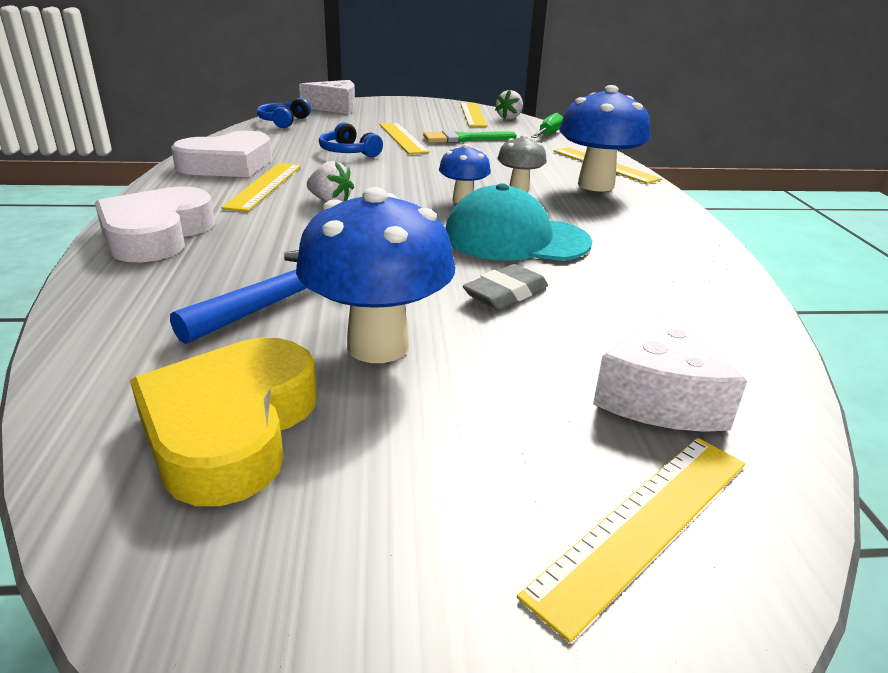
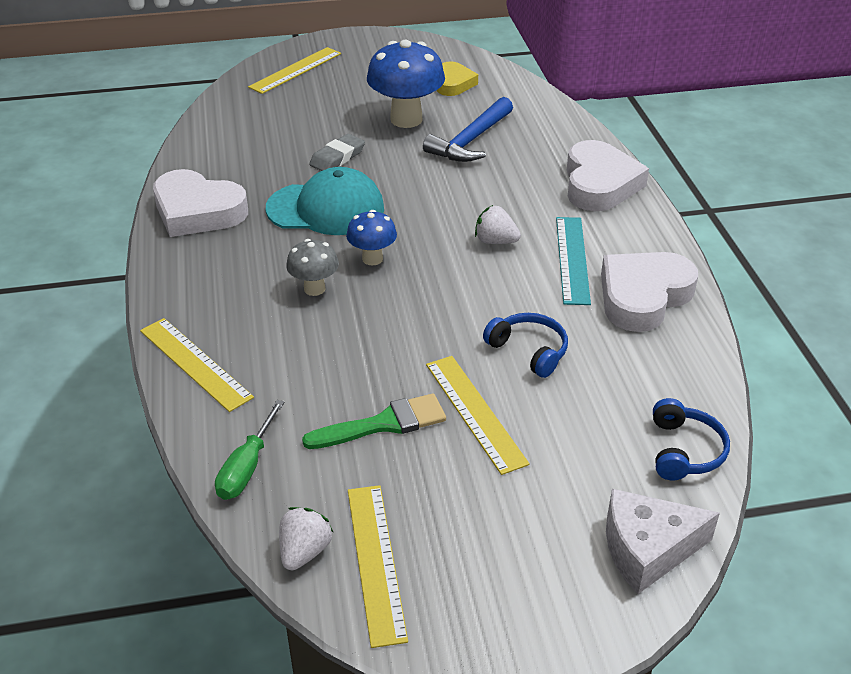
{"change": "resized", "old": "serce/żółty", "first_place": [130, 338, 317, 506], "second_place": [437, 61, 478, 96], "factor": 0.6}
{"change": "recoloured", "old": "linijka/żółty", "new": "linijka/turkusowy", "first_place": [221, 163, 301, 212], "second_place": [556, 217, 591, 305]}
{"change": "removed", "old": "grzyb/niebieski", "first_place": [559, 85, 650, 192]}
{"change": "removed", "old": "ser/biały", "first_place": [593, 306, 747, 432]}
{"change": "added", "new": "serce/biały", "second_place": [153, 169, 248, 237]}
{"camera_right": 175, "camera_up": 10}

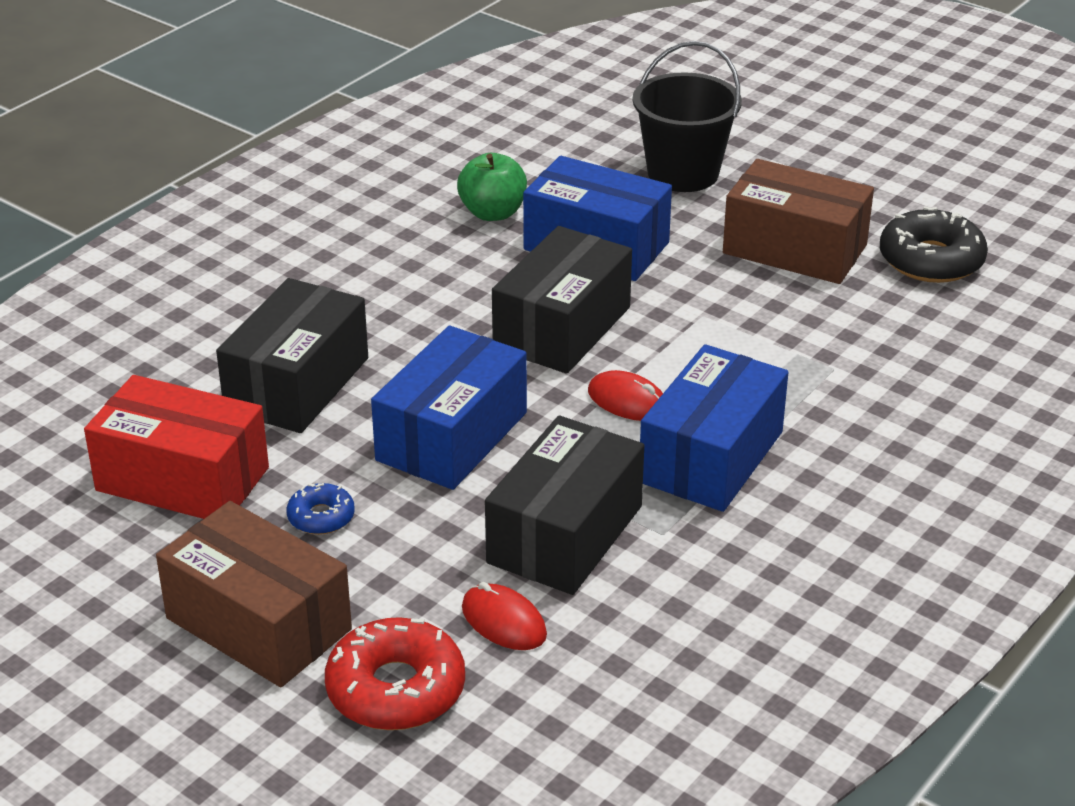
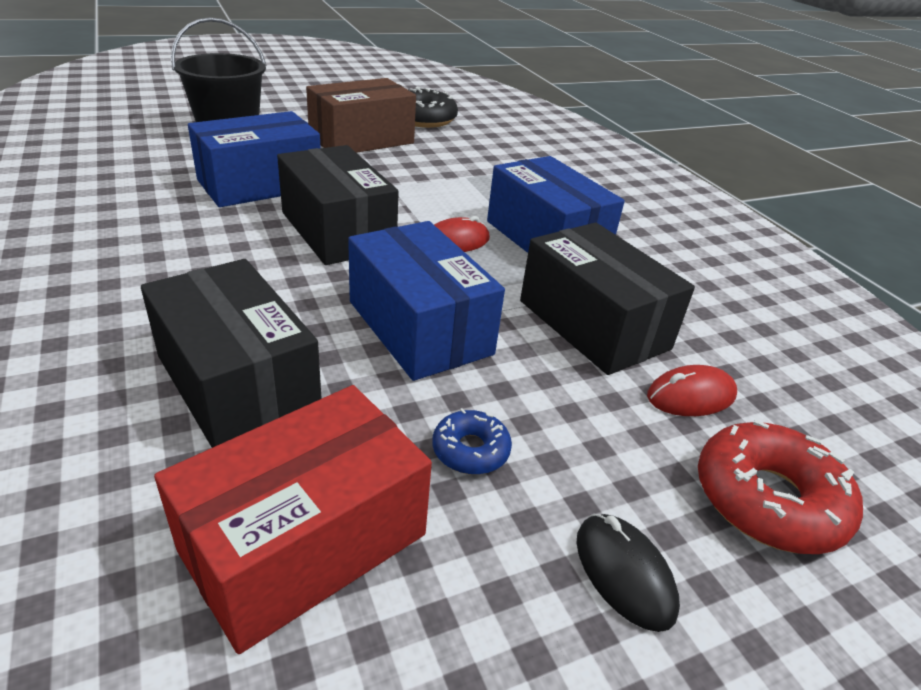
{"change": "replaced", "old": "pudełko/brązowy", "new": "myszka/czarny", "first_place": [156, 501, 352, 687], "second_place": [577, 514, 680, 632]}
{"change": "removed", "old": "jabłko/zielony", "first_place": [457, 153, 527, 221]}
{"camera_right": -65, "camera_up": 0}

> About this exercise: Which of the lines above carry the string "żółty"? Copy every one.

> Response area:
{"change": "resized", "old": "serce/żółty", "first_place": [130, 338, 317, 506], "second_place": [437, 61, 478, 96], "factor": 0.6}
{"change": "recoloured", "old": "linijka/żółty", "new": "linijka/turkusowy", "first_place": [221, 163, 301, 212], "second_place": [556, 217, 591, 305]}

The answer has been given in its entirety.